WHAT TO DO:
Please copy out the entries below exactly, beginning with the line that contains "D3: zener 6.2V (A COM, K RC) -> none" and ending with the line that contains "L1: none -> 1uH (LX, VRAW)", and include nothing outside that span.

MATERIALS PROVIDED:
===============
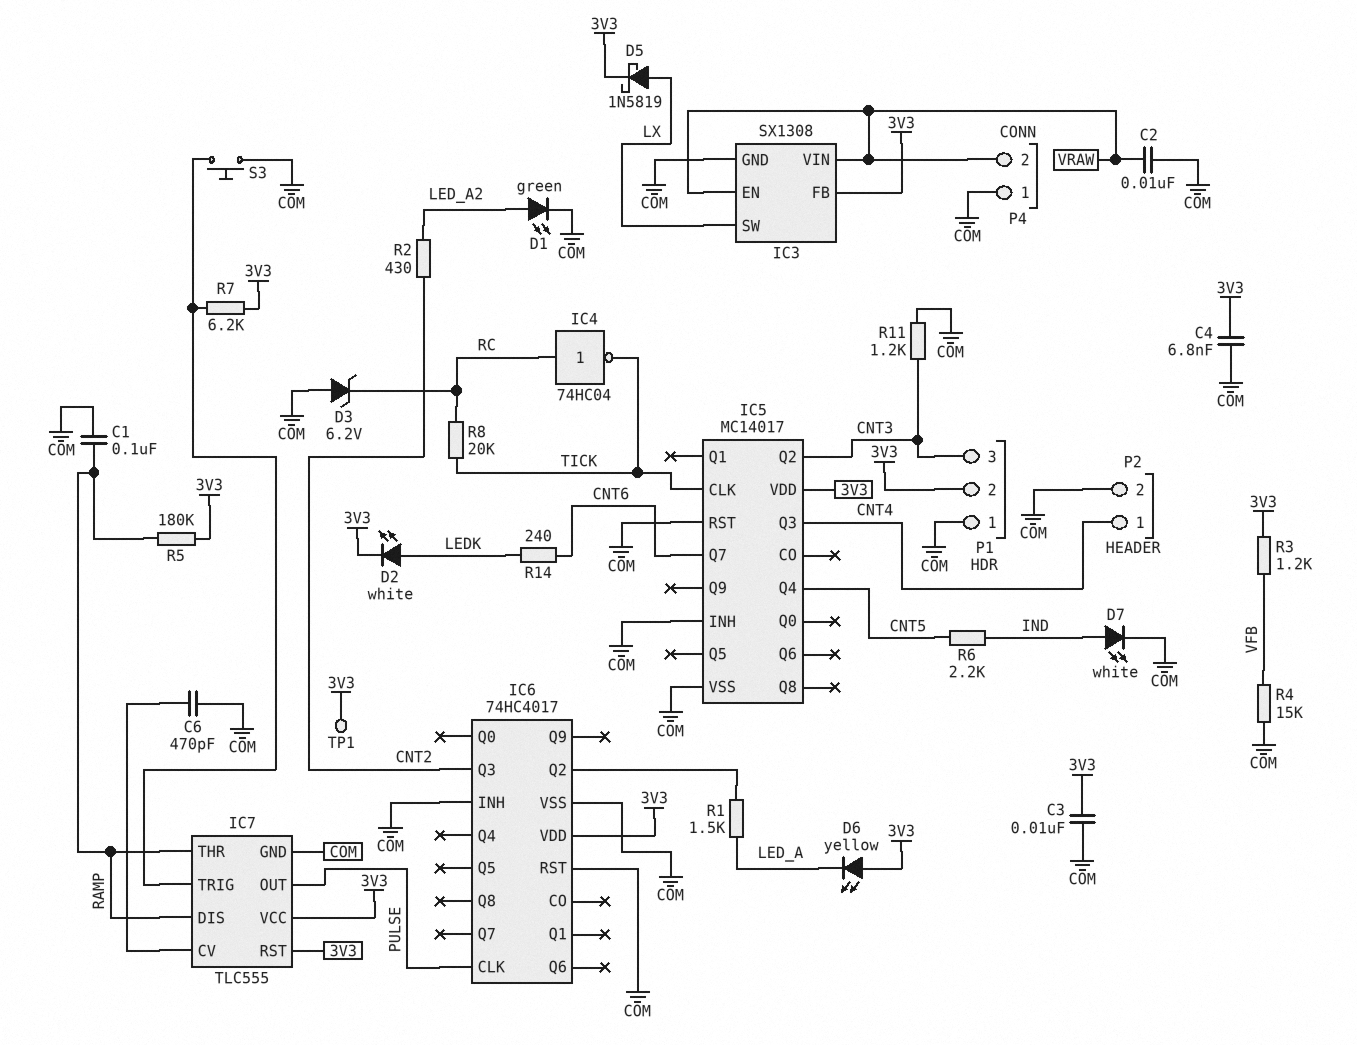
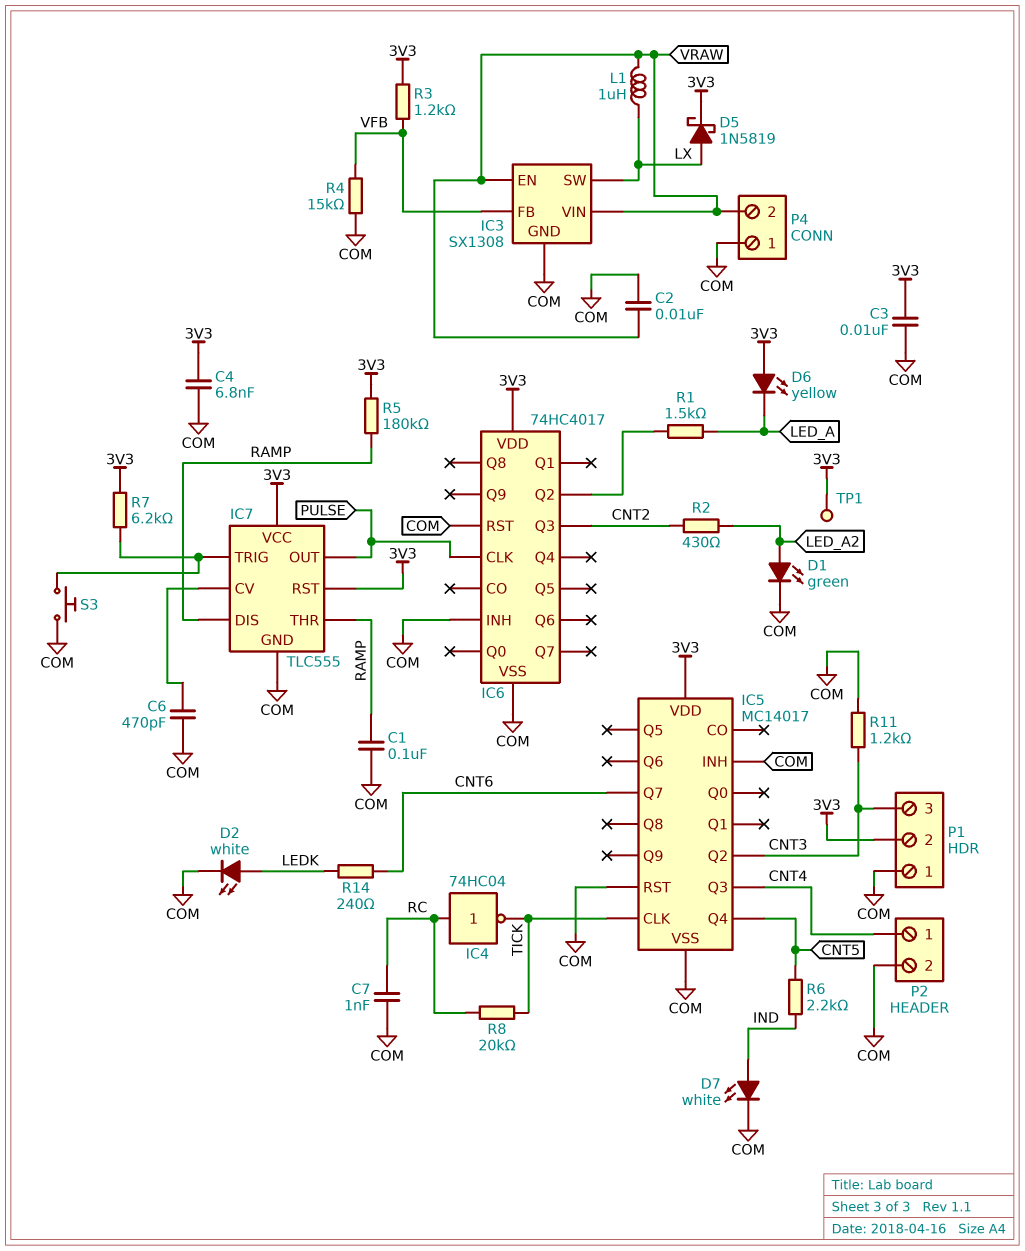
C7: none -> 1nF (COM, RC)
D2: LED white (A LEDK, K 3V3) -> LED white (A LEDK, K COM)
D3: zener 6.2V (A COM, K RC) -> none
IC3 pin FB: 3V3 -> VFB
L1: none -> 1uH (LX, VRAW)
===============
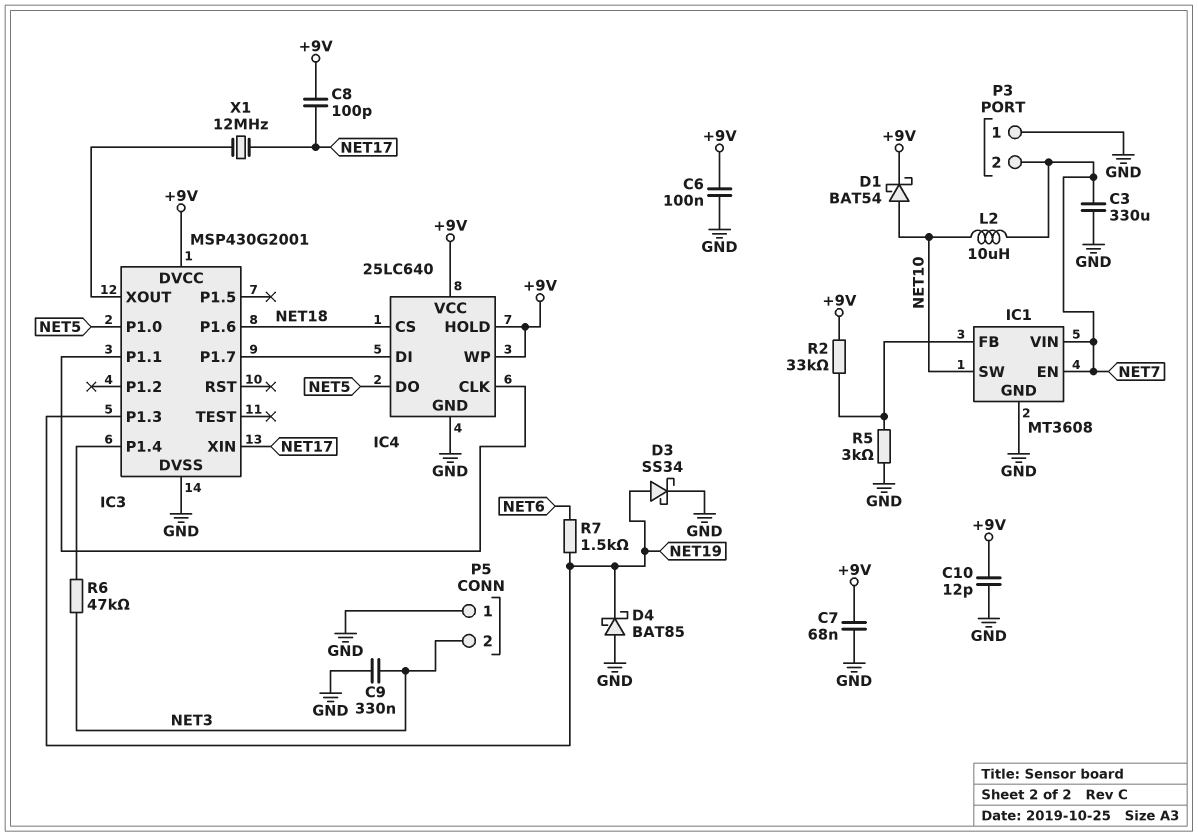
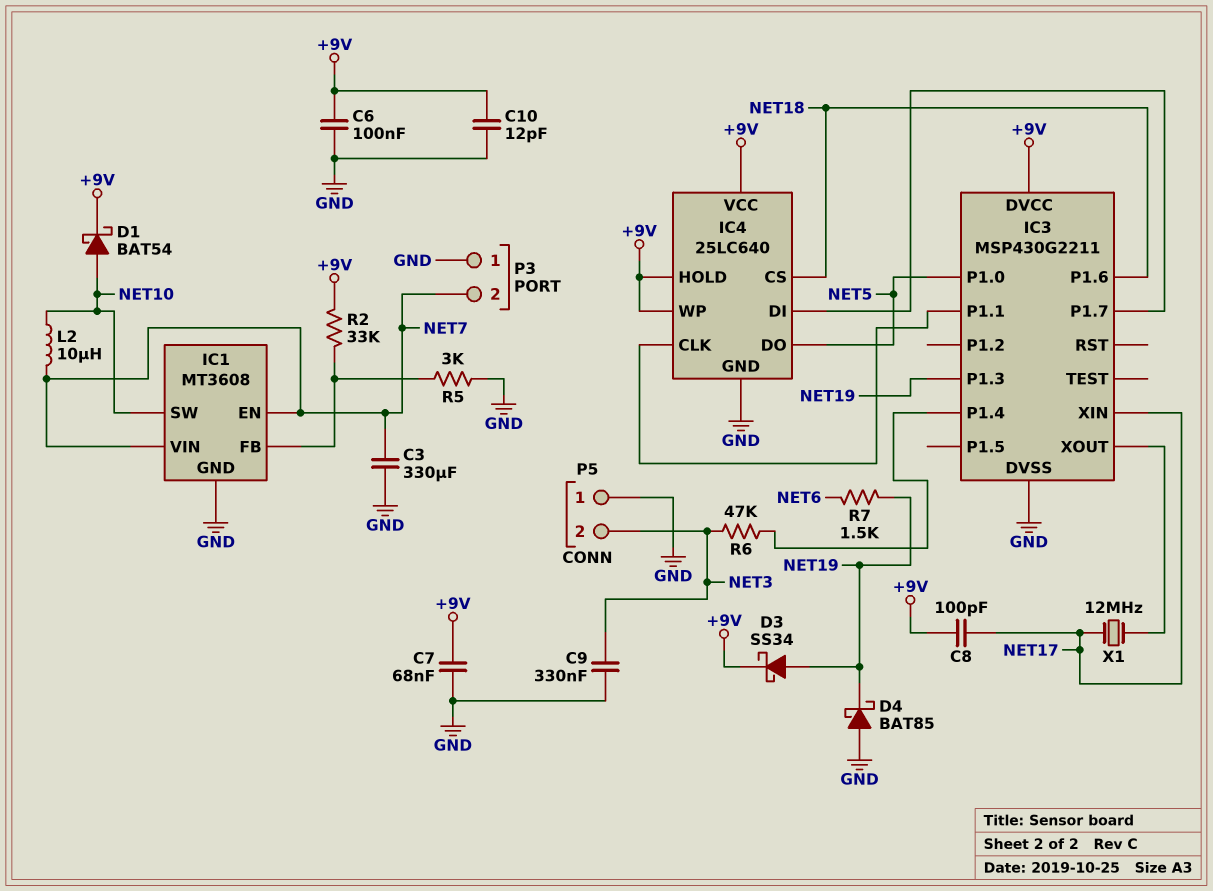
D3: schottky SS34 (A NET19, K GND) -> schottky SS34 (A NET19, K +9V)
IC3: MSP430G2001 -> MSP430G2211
===============
ANSWER BOX:
D3: zener 6.2V (A COM, K RC) -> none
IC3 pin FB: 3V3 -> VFB
L1: none -> 1uH (LX, VRAW)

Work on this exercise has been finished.